Material provided:
══════════

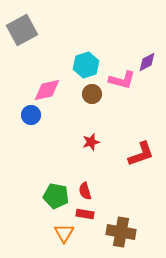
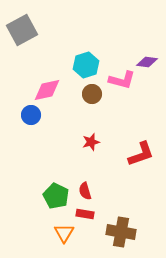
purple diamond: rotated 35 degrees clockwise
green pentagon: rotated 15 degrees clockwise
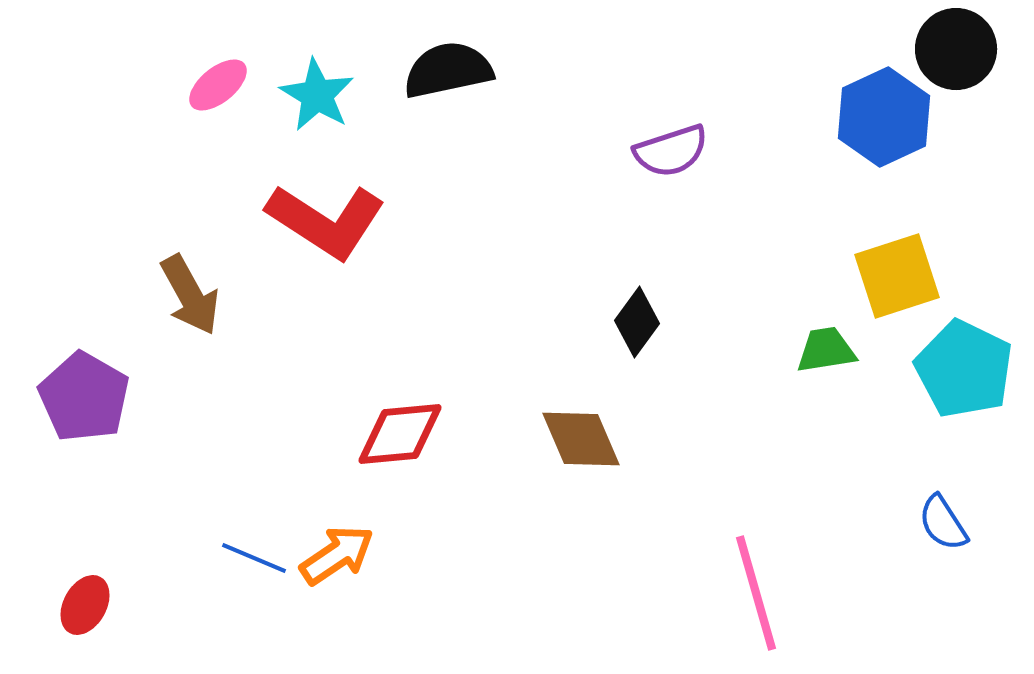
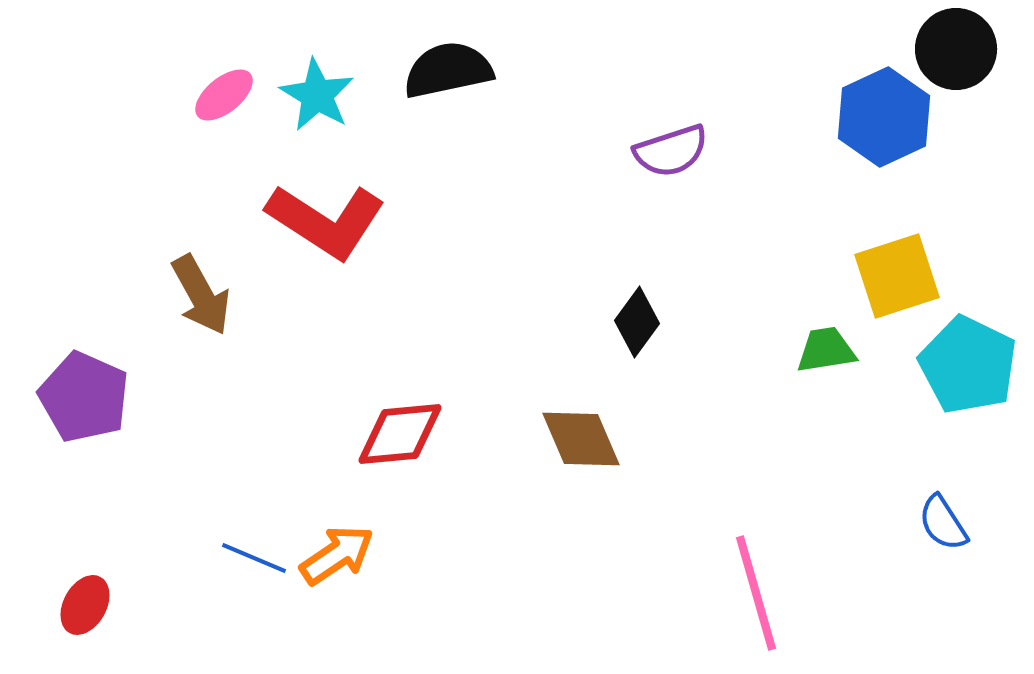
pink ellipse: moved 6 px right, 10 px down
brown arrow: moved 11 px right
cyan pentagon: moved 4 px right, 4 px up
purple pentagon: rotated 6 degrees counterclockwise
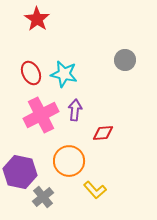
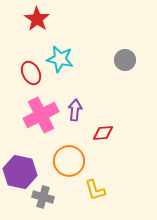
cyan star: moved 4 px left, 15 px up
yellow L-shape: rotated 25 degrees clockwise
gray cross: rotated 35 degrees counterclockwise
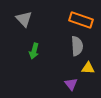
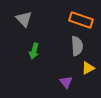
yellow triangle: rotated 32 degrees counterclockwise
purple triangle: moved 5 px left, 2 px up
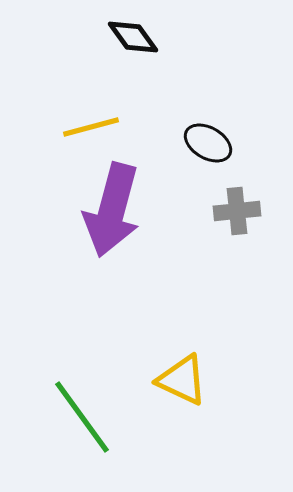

══════════

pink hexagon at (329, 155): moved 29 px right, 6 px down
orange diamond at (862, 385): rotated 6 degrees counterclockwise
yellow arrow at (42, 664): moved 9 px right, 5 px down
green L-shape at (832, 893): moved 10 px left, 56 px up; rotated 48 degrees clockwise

══════════

Output exactly those lines of the data above that run from the line with "purple diamond: rotated 35 degrees clockwise" up to and including the line with "purple triangle: moved 5 px left, 2 px up". No pictures go in.

Answer to this problem:
purple diamond: rotated 35 degrees clockwise
green pentagon: rotated 15 degrees clockwise
pink ellipse: moved 6 px right, 10 px down
brown arrow: moved 11 px right
cyan pentagon: moved 4 px right, 4 px up
purple pentagon: rotated 6 degrees counterclockwise
cyan star: moved 4 px left, 15 px up
yellow L-shape: rotated 25 degrees clockwise
gray cross: rotated 35 degrees counterclockwise
yellow triangle: rotated 32 degrees counterclockwise
purple triangle: moved 5 px left, 2 px up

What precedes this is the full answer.